(Change detection outputs)
▶

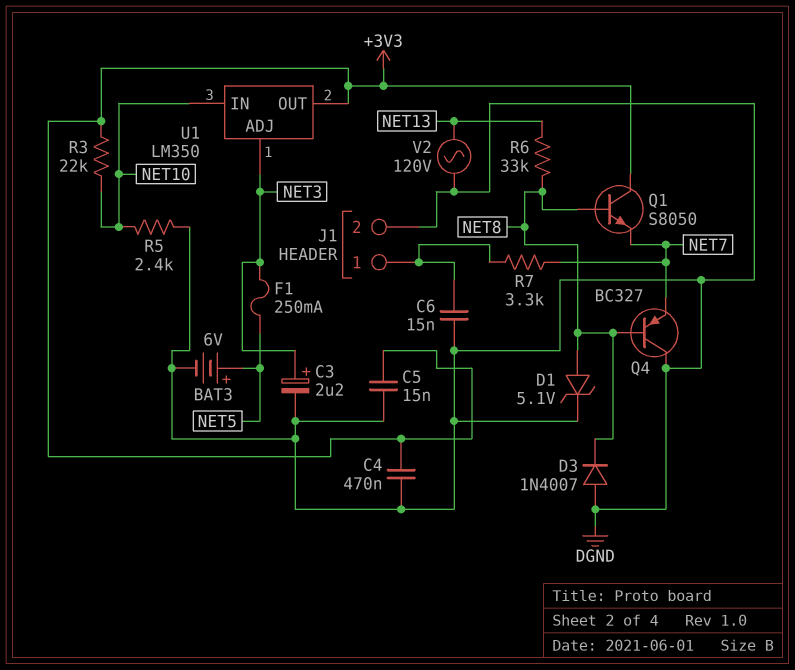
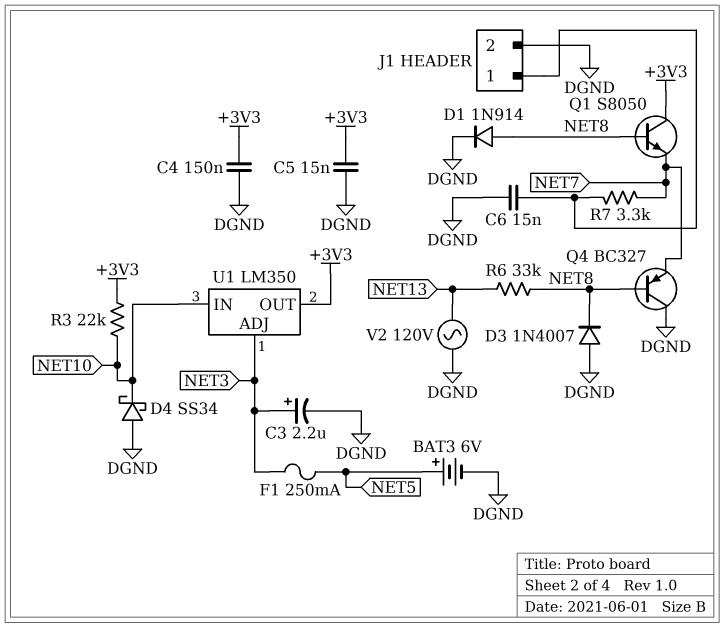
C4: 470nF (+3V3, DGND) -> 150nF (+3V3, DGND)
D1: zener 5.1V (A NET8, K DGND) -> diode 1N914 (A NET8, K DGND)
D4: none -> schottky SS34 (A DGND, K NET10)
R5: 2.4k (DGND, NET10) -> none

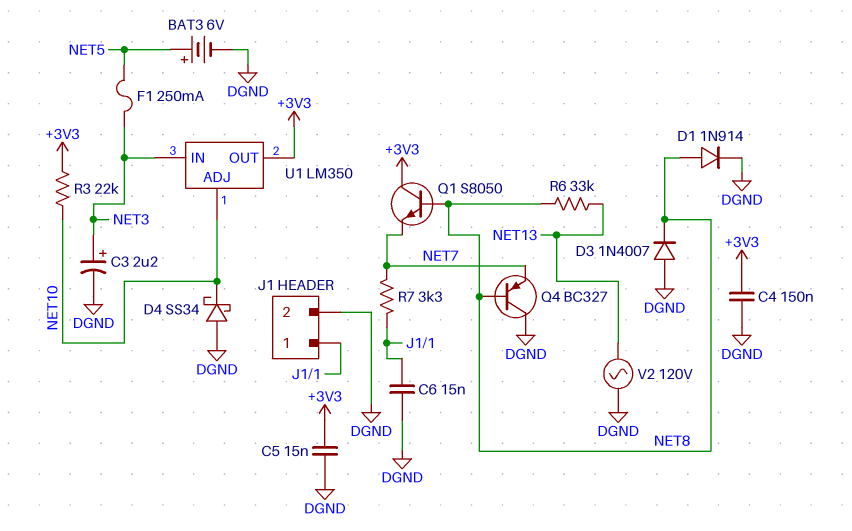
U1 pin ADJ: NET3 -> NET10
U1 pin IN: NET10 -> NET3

◀

**TASK TO COMPLETE**:
Which lines in the records above contain the string "none"? Copy each one.

**YOUR SOLUTION**:
D4: none -> schottky SS34 (A DGND, K NET10)
R5: 2.4k (DGND, NET10) -> none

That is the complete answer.